> _Pixel coordinate object listings_:

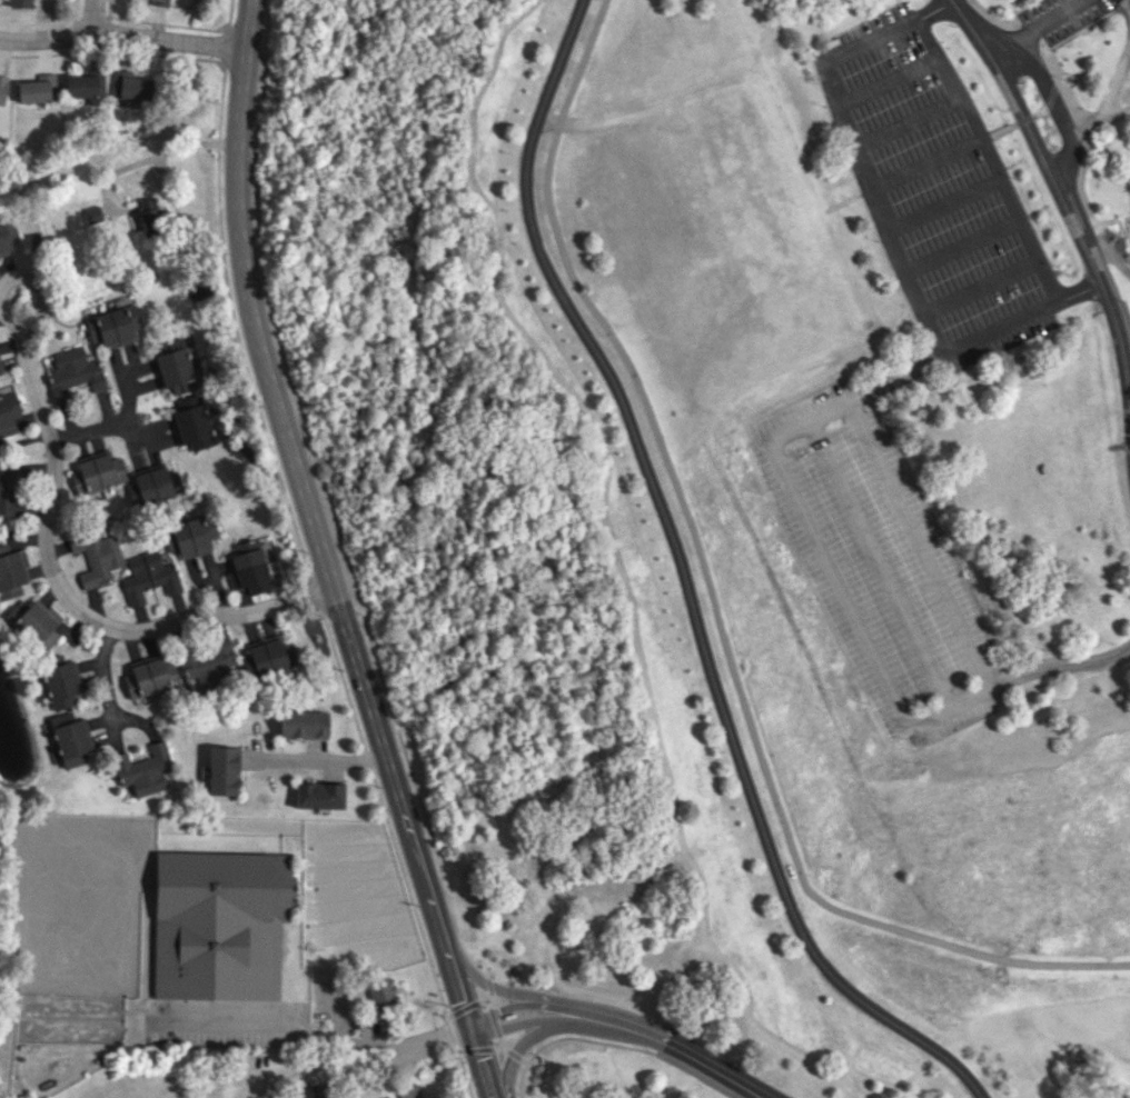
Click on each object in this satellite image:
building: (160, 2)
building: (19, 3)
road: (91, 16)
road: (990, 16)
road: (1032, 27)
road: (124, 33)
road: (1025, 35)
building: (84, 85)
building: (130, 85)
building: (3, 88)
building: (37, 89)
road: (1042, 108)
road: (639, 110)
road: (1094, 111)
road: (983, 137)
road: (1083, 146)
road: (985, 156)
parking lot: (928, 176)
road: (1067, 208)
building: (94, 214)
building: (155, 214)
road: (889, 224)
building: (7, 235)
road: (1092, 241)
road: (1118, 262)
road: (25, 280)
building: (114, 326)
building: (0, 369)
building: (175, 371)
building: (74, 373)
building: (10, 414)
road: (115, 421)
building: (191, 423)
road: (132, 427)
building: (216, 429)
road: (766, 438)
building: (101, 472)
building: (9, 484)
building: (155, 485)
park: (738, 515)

> _Requirement_: Every line in the records is to be retyped exactly as it stands; the pictures stay out.

> _Written solution_:
Click on each object in this satellite image:
building: (160, 2)
building: (19, 3)
road: (91, 16)
road: (990, 16)
road: (1032, 27)
road: (124, 33)
road: (1025, 35)
building: (84, 85)
building: (130, 85)
building: (3, 88)
building: (37, 89)
road: (1042, 108)
road: (639, 110)
road: (1094, 111)
road: (983, 137)
road: (1083, 146)
road: (985, 156)
parking lot: (928, 176)
road: (1067, 208)
building: (94, 214)
building: (155, 214)
road: (889, 224)
building: (7, 235)
road: (1092, 241)
road: (1118, 262)
road: (25, 280)
building: (114, 326)
building: (0, 369)
building: (175, 371)
building: (74, 373)
building: (10, 414)
road: (115, 421)
building: (191, 423)
road: (132, 427)
building: (216, 429)
road: (766, 438)
building: (101, 472)
building: (9, 484)
building: (155, 485)
park: (738, 515)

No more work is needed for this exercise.